=== Section Start ===

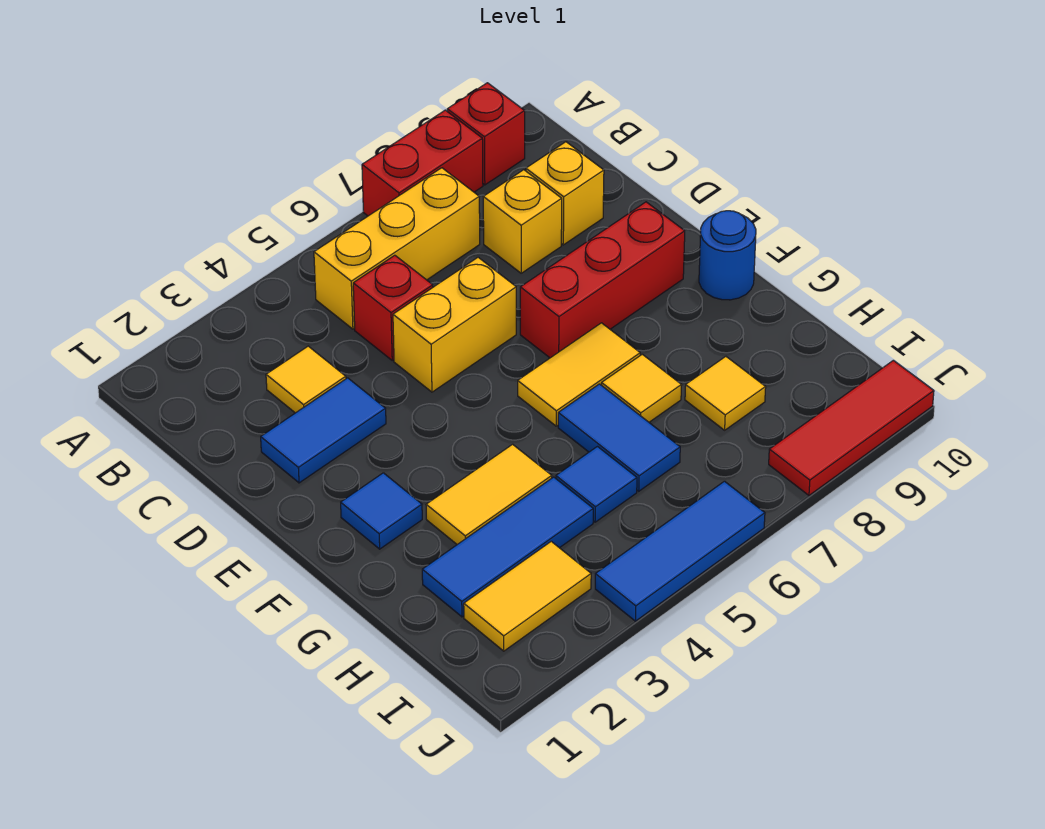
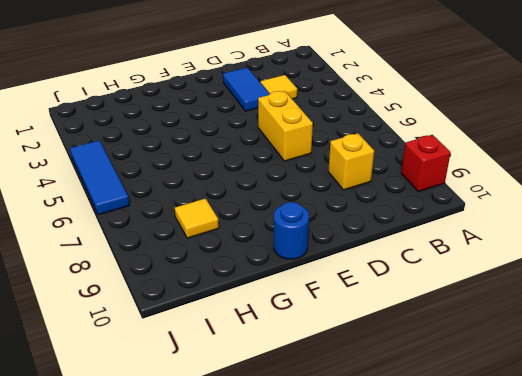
none -> red brick A7:A8 level 1
none -> yellow brick B5:B7 level 1
none -> red brick C5 level 1

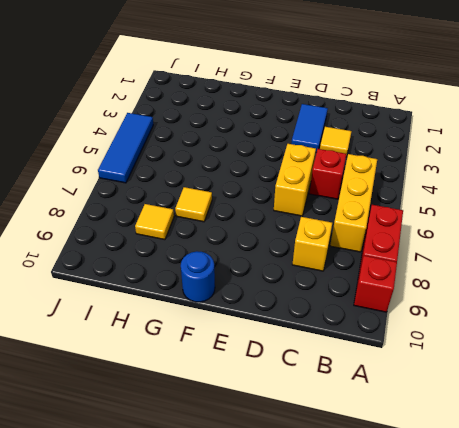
none -> yellow brick C9 level 1
none -> red brick E7:E9 level 1
none -> blue tile F2 level 1

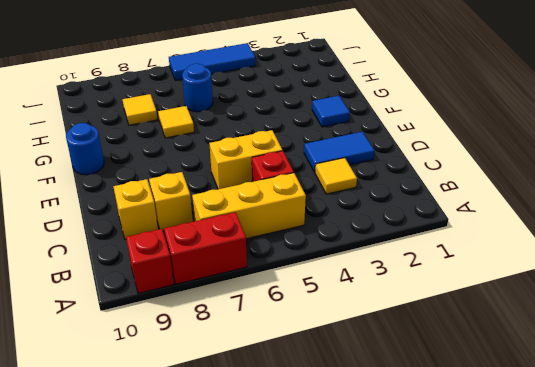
blue round brick H6 level 1 -> blue tile G6:H6 level 1
none -> red brick E7:E9 level 1
none -> yellow tile F6:F7 level 1
none -> yellow tile G3:G4 level 1

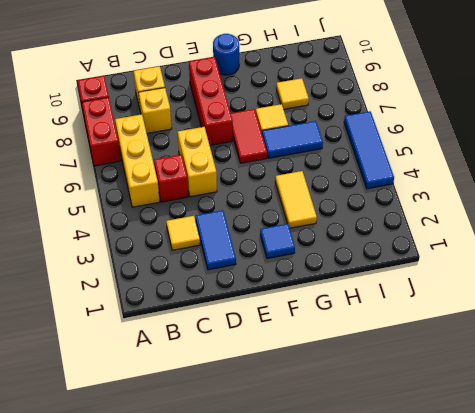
red tile F6:F7 level 1 -> yellow tile F6:F7 level 1
none -> blue tile H2:H4 level 1
none -> blue tile H5 level 1
none -> yellow tile I2:I3 level 1

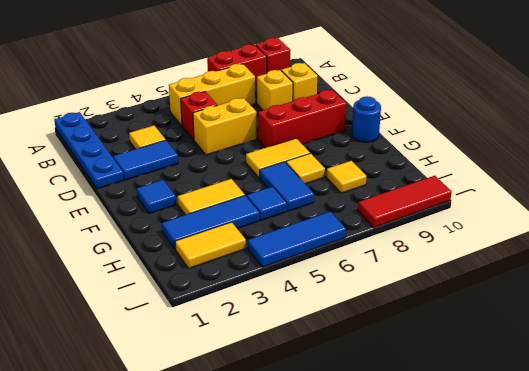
blue plate A1:D1 level 1 -> none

=== Section End ===

EXERCISE DETAILS - Report back each line of the entries that holds the string "brick".

WRITTEN SOLUTION -
none -> red brick A7:A8 level 1
none -> yellow brick B5:B7 level 1
none -> red brick C5 level 1
none -> yellow brick C9 level 1
none -> red brick E7:E9 level 1
blue round brick H6 level 1 -> blue tile G6:H6 level 1
none -> red brick E7:E9 level 1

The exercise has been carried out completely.